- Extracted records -
***

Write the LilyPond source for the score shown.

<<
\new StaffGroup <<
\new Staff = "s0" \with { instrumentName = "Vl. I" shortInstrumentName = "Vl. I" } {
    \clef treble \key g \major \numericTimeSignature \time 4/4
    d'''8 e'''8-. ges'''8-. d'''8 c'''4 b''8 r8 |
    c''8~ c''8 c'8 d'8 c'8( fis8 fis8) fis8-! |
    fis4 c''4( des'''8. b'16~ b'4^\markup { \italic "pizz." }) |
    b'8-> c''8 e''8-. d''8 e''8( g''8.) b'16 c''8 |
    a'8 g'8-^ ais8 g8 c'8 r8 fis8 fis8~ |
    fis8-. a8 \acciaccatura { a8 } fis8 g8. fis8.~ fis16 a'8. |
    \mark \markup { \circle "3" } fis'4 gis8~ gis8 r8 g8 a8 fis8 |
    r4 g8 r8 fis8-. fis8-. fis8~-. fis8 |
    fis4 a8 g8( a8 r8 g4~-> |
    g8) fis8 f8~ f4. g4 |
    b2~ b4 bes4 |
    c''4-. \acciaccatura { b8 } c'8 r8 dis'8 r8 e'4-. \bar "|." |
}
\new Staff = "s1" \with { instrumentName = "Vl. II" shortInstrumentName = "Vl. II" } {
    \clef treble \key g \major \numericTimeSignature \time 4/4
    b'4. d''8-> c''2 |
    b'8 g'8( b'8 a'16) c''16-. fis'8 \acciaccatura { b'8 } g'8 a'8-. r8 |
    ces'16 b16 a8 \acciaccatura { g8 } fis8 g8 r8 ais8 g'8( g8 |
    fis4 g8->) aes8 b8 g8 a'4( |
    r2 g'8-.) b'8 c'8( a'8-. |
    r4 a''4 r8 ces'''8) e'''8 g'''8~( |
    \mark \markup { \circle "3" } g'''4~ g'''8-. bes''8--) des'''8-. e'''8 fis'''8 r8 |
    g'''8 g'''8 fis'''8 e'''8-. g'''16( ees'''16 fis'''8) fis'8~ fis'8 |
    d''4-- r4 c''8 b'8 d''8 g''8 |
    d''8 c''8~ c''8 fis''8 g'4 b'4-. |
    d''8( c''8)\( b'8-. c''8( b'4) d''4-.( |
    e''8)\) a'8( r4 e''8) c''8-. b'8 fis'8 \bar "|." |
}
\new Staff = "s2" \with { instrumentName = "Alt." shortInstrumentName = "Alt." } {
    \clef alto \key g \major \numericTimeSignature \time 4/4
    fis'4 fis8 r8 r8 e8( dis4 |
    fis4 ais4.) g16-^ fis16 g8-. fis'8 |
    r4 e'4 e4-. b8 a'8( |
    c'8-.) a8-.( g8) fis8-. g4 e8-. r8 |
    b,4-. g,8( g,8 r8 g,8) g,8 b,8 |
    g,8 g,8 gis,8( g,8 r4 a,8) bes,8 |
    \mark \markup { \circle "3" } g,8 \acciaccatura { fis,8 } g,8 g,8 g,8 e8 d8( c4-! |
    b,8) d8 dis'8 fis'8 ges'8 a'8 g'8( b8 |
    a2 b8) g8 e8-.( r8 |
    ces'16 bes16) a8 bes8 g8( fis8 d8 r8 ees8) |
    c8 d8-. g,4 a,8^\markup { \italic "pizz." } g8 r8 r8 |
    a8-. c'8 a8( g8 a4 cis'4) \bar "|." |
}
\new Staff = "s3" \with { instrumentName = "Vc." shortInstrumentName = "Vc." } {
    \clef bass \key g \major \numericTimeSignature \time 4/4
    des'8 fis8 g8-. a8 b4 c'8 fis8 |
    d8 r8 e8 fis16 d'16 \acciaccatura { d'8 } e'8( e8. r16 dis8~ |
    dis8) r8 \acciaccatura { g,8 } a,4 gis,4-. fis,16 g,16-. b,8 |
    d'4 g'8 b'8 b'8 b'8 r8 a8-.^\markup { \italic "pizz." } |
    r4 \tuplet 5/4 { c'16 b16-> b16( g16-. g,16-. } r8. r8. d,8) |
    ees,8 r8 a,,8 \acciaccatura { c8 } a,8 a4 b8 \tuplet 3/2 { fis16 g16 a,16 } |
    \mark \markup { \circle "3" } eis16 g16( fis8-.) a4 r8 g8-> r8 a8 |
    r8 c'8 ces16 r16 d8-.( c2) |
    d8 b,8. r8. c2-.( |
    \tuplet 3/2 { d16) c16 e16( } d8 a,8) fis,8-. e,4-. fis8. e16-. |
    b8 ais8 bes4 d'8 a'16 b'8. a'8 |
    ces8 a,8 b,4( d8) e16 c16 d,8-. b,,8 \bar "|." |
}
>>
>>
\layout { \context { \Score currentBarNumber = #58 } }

***

- Task goal -
How many lines of the listing above contain the string "italic", with case taken into account? Reply with the number only.

- Solved exercise -
3